# [Task to carry out]
Output each record verbatim, with pictures left out.

● ● ●

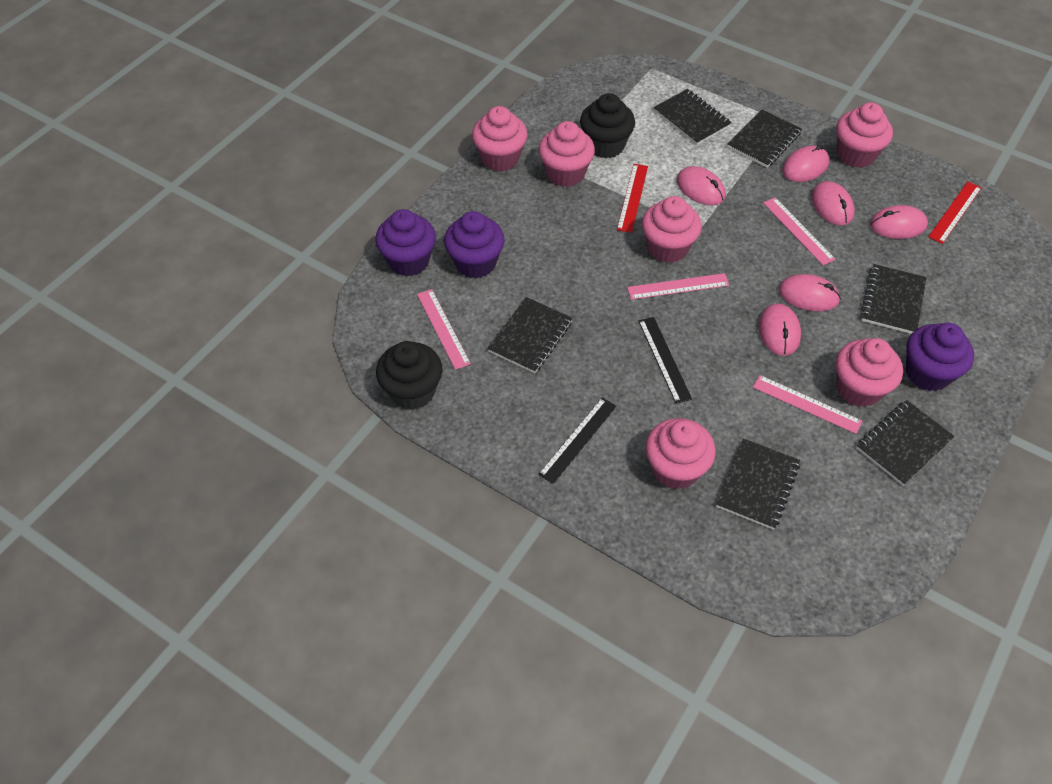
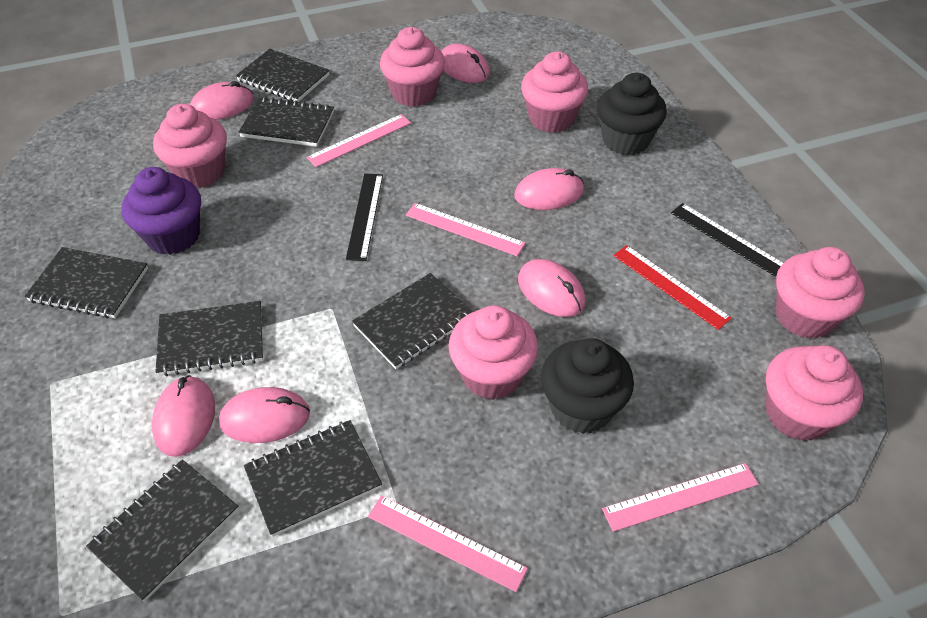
black notebook: 6 -> 7
purple cupcake: 3 -> 1
red ruler: 2 -> 1

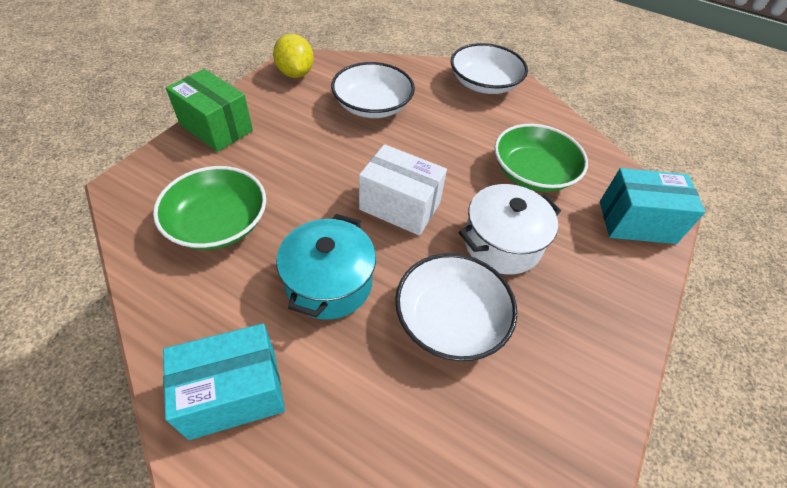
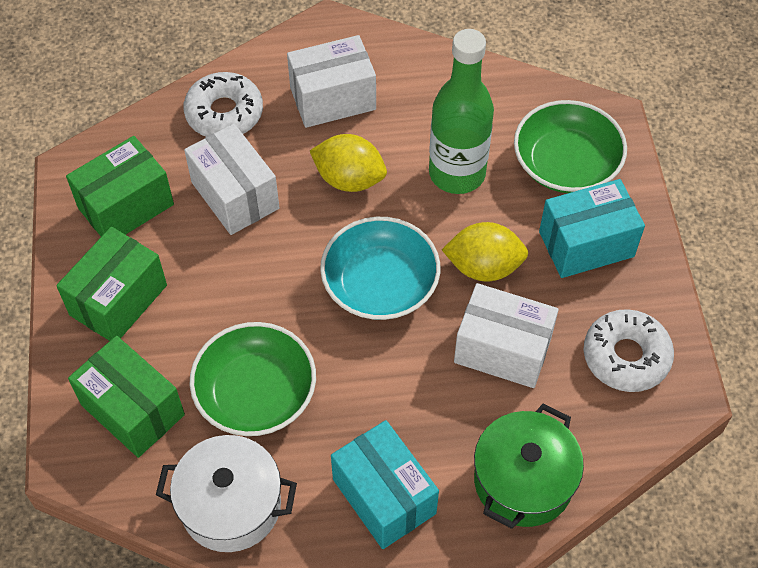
green bottle: 0 -> 1
green box: 1 -> 3
green pot: 0 -> 1
turquoise bowl: 0 -> 1
turquoise pot: 1 -> 0
white bowl: 3 -> 0
white box: 1 -> 3
white donut: 0 -> 2
yellow lemon: 1 -> 2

● ● ●

# [Exercise result]
black notebook: 6 -> 7
purple cupcake: 3 -> 1
red ruler: 2 -> 1

green bottle: 0 -> 1
green box: 1 -> 3
green pot: 0 -> 1
turquoise bowl: 0 -> 1
turquoise pot: 1 -> 0
white bowl: 3 -> 0
white box: 1 -> 3
white donut: 0 -> 2
yellow lemon: 1 -> 2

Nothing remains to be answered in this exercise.